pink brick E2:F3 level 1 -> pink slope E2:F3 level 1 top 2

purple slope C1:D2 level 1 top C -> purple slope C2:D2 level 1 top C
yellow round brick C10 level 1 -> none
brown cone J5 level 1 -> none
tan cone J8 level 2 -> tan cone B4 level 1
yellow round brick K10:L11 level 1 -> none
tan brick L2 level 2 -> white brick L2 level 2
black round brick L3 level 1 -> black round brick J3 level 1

--

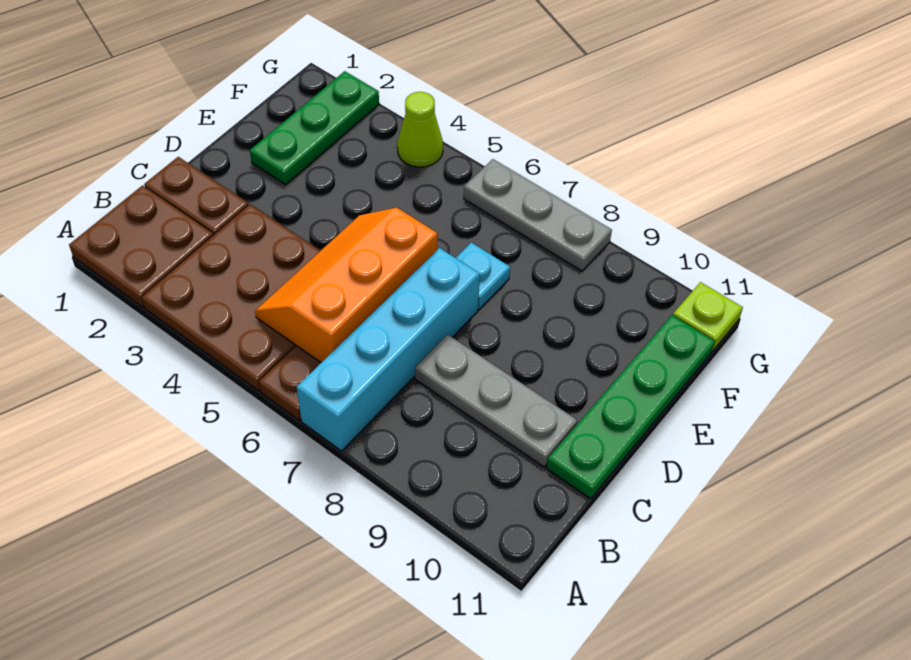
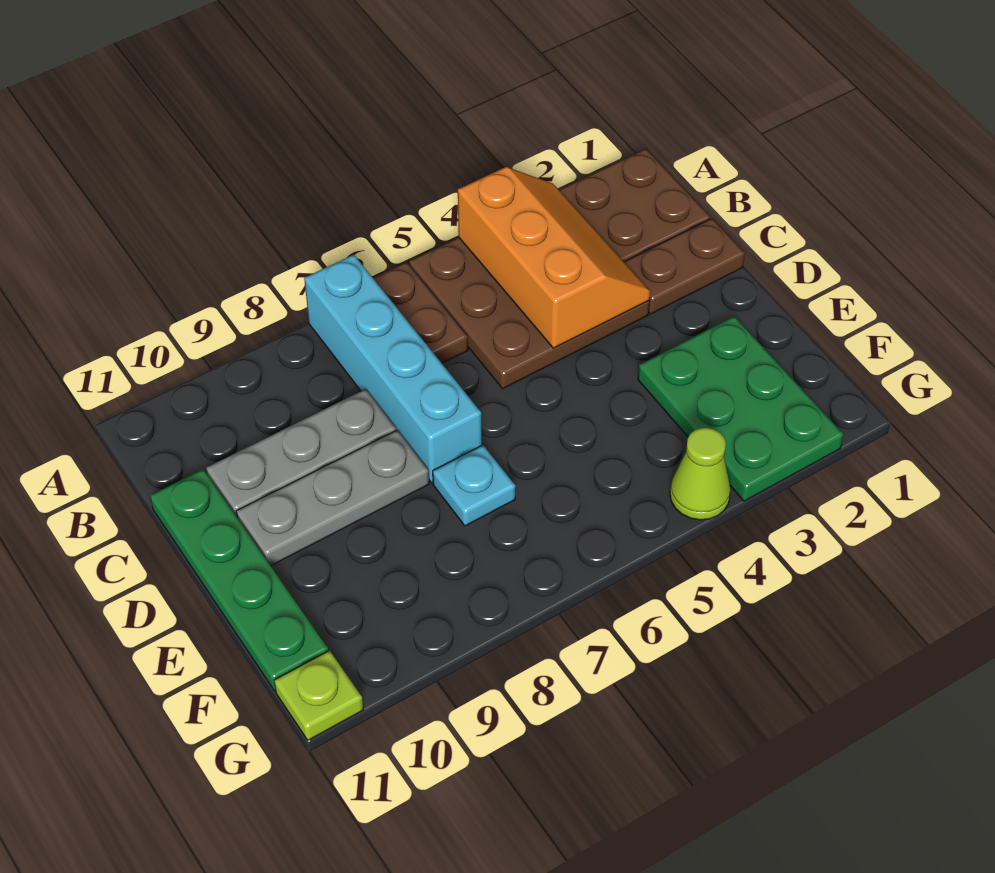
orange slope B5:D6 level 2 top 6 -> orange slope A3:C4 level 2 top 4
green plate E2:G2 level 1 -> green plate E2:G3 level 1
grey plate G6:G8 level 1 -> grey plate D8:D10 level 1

* * *

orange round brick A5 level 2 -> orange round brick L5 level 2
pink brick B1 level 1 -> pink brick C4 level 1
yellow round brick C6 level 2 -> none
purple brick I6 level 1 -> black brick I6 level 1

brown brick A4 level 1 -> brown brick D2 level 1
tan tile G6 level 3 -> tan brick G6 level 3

**About this exercise**
Print the lines above from the one with "pink brick E2:F3" through the one with "black round brick L3", both included, exactly as written and nothing more.

**Output of the exercise**
pink brick E2:F3 level 1 -> pink slope E2:F3 level 1 top 2

purple slope C1:D2 level 1 top C -> purple slope C2:D2 level 1 top C
yellow round brick C10 level 1 -> none
brown cone J5 level 1 -> none
tan cone J8 level 2 -> tan cone B4 level 1
yellow round brick K10:L11 level 1 -> none
tan brick L2 level 2 -> white brick L2 level 2
black round brick L3 level 1 -> black round brick J3 level 1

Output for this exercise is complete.